#### What you have to do
A word-for-word copy of all entries is required, without images.

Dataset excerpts
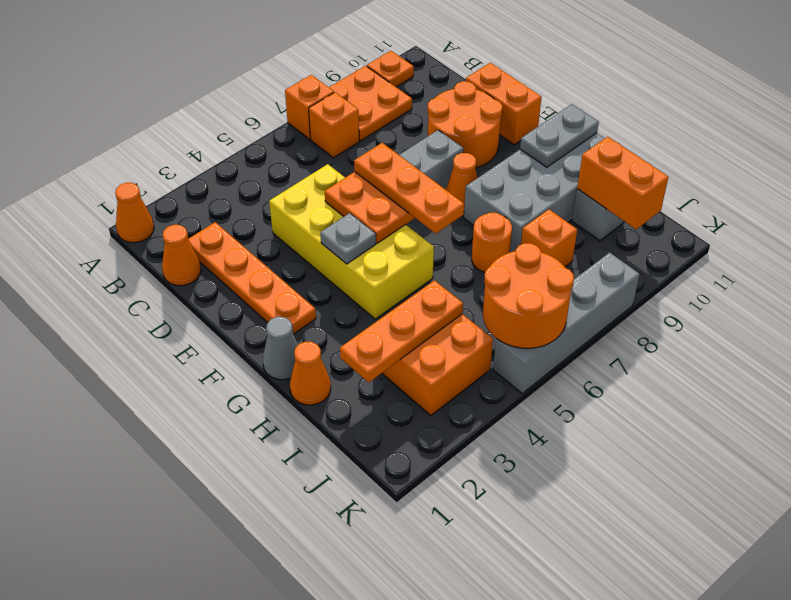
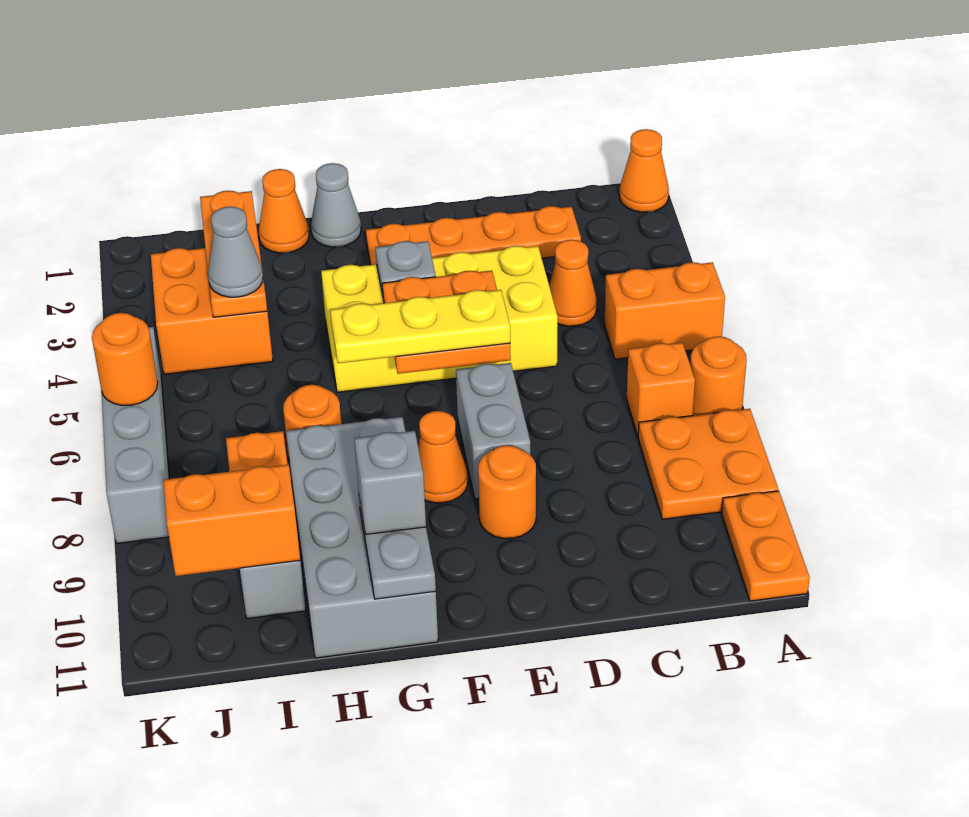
orange brick A7 level 1 -> orange round brick A7 level 1
orange plate A10 level 1 -> orange plate A10:A11 level 1
orange cone C1 level 1 -> orange cone C4 level 1
orange round brick D9:E10 level 1 -> orange round brick E9 level 1
orange brick D11:E11 level 1 -> orange brick A5:B5 level 1
orange plate E6:G6 level 3 -> yellow plate E6:G6 level 3
none -> grey brick G10 level 3
none -> grey cone I4 level 3
orange round brick J5:K6 level 2 -> orange round brick K6 level 2

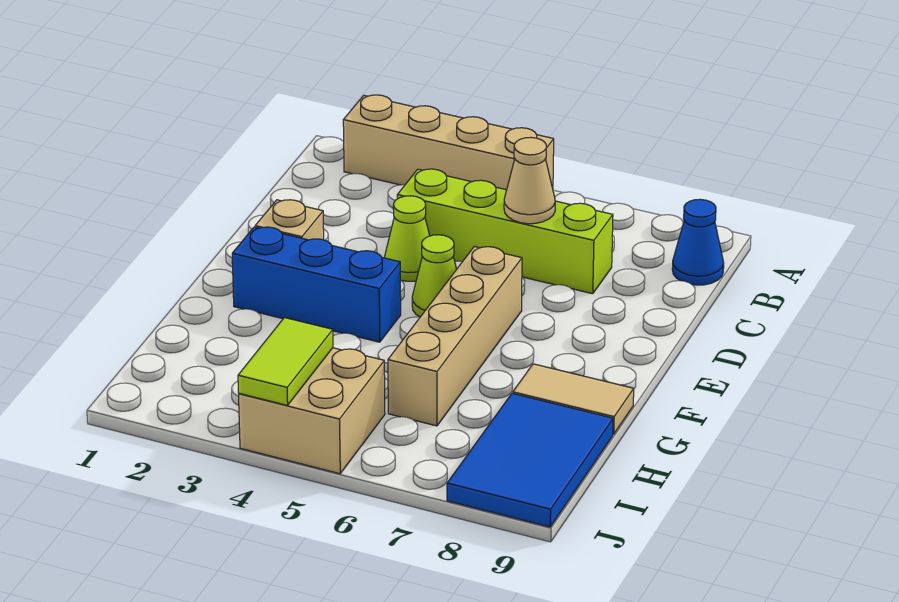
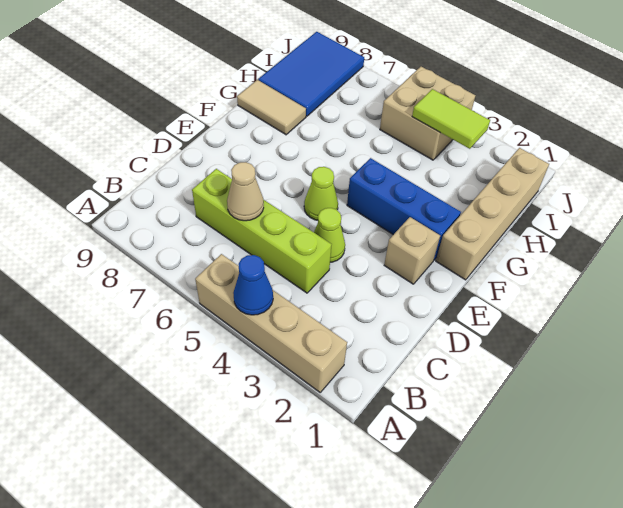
blue cone B9 level 1 -> blue cone A4 level 2
tan brick E6:H6 level 1 -> tan brick F1:I1 level 1
lime tile I4:J4 level 2 -> lime tile I3:I4 level 2

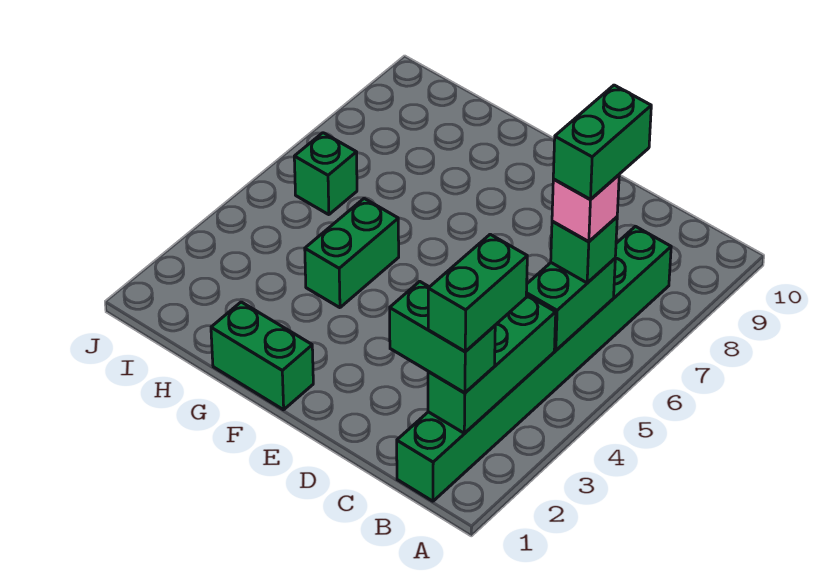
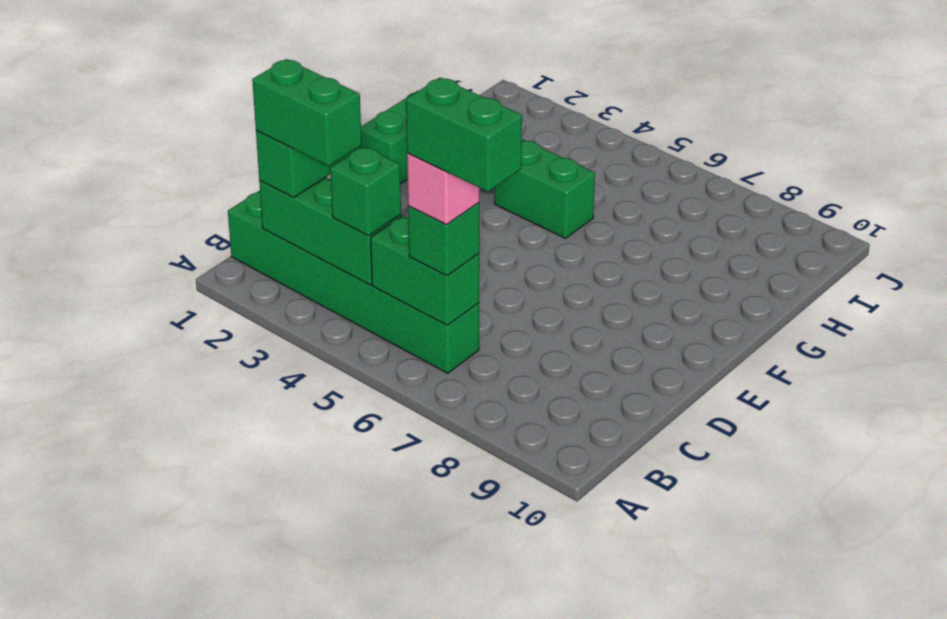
green brick B1:B8 level 1 -> green brick B1:B6 level 1
green brick I6 level 1 -> green brick B4 level 3

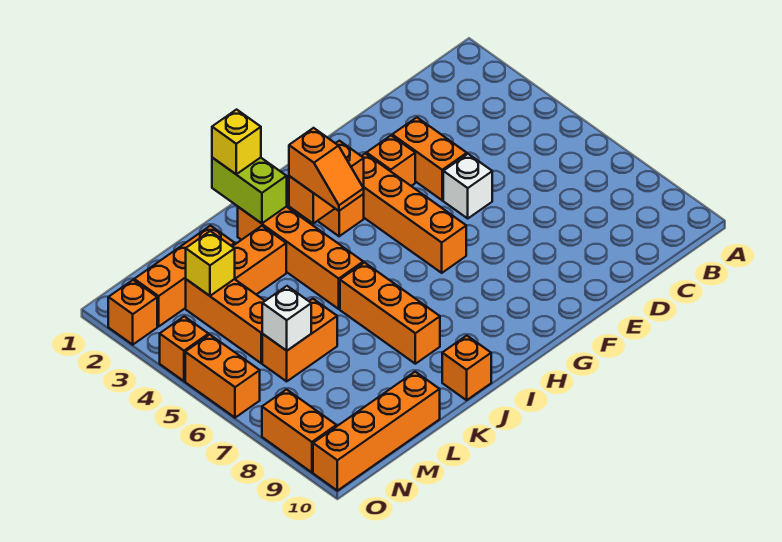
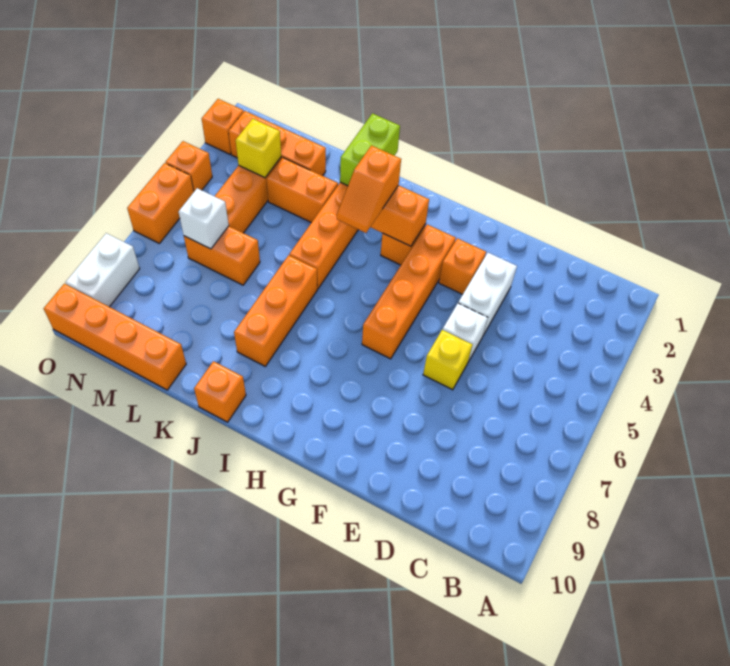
orange brick E3:E4 level 1 -> white brick E3:E4 level 1
yellow brick J1 level 3 -> yellow brick E6 level 1
orange brick O8:O9 level 1 -> white brick O8:O9 level 1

#### Reply to the exercise
orange brick A7 level 1 -> orange round brick A7 level 1
orange plate A10 level 1 -> orange plate A10:A11 level 1
orange cone C1 level 1 -> orange cone C4 level 1
orange round brick D9:E10 level 1 -> orange round brick E9 level 1
orange brick D11:E11 level 1 -> orange brick A5:B5 level 1
orange plate E6:G6 level 3 -> yellow plate E6:G6 level 3
none -> grey brick G10 level 3
none -> grey cone I4 level 3
orange round brick J5:K6 level 2 -> orange round brick K6 level 2

blue cone B9 level 1 -> blue cone A4 level 2
tan brick E6:H6 level 1 -> tan brick F1:I1 level 1
lime tile I4:J4 level 2 -> lime tile I3:I4 level 2

green brick B1:B8 level 1 -> green brick B1:B6 level 1
green brick I6 level 1 -> green brick B4 level 3

orange brick E3:E4 level 1 -> white brick E3:E4 level 1
yellow brick J1 level 3 -> yellow brick E6 level 1
orange brick O8:O9 level 1 -> white brick O8:O9 level 1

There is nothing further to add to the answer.